Retype the lines below without any change, starting with the first line and going on through the line containing "90 [554, 527]".

** Begin Records provided **

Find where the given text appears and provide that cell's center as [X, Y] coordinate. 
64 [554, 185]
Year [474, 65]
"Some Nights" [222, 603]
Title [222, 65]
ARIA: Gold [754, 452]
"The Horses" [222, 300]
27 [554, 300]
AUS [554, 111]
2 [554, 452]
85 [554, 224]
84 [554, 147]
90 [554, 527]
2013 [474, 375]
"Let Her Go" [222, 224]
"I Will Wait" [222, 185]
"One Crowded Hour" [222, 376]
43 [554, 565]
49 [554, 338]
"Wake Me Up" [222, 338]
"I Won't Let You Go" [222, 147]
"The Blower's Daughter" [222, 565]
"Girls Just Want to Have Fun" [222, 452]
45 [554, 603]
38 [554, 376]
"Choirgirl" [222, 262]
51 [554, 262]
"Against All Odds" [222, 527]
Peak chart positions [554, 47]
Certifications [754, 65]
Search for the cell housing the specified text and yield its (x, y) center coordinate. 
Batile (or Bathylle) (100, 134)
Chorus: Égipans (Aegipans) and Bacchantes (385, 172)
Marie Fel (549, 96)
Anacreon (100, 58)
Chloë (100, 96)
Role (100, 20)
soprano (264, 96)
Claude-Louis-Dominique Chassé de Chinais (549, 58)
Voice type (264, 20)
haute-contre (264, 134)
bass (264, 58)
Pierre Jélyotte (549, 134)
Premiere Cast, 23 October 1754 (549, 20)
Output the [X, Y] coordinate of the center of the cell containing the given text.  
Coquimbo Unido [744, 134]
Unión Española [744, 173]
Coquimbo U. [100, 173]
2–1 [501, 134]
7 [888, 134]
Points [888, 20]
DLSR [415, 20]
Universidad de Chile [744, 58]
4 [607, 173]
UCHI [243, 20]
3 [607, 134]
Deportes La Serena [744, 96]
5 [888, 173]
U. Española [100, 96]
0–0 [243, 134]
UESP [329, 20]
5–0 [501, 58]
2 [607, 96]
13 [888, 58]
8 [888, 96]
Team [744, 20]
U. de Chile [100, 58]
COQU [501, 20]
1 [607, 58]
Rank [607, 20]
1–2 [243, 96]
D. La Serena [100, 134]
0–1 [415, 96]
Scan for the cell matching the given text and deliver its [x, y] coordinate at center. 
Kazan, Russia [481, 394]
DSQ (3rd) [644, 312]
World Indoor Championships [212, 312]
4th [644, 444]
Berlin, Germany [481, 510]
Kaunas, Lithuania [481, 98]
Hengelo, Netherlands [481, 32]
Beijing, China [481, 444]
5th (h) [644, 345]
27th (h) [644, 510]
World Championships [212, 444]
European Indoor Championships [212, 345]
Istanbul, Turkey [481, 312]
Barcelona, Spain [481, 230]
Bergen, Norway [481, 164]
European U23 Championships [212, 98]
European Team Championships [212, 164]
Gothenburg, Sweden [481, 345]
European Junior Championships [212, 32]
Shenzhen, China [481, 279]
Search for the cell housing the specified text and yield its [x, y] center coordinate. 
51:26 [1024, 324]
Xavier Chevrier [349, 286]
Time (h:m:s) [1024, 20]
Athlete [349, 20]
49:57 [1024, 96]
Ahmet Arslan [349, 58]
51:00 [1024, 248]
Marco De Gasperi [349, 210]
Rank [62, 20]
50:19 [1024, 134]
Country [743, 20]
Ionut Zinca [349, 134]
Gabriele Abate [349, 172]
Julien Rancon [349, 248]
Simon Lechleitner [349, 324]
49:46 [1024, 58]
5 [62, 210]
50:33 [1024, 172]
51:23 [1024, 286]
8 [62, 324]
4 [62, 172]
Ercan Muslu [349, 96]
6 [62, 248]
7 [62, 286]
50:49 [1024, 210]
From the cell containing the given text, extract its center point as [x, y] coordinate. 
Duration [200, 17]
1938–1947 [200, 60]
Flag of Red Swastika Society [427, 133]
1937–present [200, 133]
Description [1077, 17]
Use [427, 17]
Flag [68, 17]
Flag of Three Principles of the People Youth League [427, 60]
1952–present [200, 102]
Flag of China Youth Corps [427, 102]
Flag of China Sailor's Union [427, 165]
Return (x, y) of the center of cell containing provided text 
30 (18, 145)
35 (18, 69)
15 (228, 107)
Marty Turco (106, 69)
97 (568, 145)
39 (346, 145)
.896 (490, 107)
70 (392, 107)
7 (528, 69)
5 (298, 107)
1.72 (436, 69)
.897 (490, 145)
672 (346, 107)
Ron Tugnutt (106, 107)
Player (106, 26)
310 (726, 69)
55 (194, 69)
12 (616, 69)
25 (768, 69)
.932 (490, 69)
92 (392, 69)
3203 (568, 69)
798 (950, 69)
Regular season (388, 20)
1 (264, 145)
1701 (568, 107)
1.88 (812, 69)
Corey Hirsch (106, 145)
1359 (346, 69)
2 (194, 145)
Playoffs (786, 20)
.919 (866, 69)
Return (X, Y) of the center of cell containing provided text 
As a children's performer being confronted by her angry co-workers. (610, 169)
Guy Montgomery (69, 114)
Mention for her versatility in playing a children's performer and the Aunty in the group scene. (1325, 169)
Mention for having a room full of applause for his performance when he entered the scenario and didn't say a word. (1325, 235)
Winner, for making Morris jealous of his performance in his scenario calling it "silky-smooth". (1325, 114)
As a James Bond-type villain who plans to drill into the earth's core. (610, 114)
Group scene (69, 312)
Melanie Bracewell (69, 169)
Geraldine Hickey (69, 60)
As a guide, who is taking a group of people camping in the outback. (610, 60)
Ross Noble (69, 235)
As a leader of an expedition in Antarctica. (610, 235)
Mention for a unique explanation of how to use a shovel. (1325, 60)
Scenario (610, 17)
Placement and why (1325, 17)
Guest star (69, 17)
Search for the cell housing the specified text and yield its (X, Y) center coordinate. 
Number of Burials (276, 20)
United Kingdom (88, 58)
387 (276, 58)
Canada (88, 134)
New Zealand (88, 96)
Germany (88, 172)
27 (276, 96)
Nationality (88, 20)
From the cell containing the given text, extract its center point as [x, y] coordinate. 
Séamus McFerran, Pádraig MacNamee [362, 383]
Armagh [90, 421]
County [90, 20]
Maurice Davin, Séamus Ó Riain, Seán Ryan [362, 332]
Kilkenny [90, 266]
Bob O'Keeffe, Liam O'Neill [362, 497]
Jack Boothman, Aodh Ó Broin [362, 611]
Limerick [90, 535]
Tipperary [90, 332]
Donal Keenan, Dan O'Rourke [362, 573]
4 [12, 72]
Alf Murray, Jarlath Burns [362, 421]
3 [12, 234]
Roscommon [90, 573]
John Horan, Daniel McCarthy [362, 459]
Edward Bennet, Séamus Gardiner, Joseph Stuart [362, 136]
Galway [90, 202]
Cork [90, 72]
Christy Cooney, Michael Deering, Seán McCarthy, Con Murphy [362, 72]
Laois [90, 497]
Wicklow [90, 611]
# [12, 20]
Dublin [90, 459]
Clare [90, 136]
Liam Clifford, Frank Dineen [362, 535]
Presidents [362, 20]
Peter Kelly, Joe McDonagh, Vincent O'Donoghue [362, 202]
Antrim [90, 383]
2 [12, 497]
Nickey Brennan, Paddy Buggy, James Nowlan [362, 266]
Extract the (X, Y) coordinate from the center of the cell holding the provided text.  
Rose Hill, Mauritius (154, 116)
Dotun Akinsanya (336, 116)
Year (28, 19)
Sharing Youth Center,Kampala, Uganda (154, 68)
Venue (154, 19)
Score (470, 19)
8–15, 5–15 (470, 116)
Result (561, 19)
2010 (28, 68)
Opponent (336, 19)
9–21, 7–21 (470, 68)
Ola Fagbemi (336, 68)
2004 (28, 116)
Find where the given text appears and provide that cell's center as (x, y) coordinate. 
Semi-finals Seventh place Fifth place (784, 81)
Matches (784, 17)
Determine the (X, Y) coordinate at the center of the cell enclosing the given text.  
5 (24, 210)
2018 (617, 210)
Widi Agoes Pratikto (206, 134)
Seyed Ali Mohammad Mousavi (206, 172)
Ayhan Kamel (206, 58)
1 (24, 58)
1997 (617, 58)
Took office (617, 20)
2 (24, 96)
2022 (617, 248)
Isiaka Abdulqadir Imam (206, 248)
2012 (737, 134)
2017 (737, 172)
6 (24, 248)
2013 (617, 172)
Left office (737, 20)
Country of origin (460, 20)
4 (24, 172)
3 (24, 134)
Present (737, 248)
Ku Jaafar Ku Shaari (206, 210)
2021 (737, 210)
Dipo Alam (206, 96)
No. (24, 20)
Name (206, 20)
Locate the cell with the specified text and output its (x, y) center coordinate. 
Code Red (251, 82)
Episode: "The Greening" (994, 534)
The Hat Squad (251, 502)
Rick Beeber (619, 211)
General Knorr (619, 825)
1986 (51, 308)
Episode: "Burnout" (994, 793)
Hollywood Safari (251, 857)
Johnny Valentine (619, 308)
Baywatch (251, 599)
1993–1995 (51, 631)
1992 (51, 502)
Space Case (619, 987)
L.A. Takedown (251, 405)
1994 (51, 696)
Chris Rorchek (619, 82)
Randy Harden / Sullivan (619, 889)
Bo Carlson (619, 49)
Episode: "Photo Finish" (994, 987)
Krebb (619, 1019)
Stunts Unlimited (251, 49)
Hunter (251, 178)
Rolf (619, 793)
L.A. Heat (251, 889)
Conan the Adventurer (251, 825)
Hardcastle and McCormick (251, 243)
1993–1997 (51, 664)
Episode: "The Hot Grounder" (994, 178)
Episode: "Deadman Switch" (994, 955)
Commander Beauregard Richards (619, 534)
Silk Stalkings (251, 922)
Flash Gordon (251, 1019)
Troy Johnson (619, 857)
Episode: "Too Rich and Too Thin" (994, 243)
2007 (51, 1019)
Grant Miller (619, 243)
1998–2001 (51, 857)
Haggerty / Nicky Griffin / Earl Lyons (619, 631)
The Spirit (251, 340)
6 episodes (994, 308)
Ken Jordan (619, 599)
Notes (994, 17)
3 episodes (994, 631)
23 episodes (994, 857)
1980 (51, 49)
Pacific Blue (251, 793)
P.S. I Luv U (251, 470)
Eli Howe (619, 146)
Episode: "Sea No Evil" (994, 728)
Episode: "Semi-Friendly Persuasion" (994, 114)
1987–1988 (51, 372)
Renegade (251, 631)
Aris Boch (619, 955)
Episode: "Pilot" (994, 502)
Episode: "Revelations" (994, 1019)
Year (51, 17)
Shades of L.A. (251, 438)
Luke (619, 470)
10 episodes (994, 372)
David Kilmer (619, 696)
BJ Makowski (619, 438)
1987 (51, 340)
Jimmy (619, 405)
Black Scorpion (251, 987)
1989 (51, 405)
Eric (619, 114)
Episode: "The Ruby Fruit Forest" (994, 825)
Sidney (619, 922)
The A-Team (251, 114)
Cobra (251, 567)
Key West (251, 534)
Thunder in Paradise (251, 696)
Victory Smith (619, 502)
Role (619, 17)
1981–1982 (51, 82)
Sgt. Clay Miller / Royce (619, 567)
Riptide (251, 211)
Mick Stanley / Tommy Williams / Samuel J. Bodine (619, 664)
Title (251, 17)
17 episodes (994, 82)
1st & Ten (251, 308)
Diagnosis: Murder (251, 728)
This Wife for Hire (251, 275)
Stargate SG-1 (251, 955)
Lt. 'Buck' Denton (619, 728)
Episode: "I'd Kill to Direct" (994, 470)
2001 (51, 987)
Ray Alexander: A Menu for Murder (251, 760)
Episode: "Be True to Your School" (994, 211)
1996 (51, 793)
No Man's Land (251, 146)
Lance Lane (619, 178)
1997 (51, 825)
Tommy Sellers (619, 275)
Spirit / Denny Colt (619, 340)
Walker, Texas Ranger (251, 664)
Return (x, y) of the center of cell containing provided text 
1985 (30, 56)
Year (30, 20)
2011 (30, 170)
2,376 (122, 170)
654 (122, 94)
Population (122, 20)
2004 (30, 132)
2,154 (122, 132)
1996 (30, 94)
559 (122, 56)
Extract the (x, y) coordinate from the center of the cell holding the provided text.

** End Records provided **

▶ [Solution to the problem]:
Find where the given text appears and provide that cell's center as [X, Y] coordinate. 
64 [554, 185]
Year [474, 65]
"Some Nights" [222, 603]
Title [222, 65]
ARIA: Gold [754, 452]
"The Horses" [222, 300]
27 [554, 300]
AUS [554, 111]
2 [554, 452]
85 [554, 224]
84 [554, 147]
90 [554, 527]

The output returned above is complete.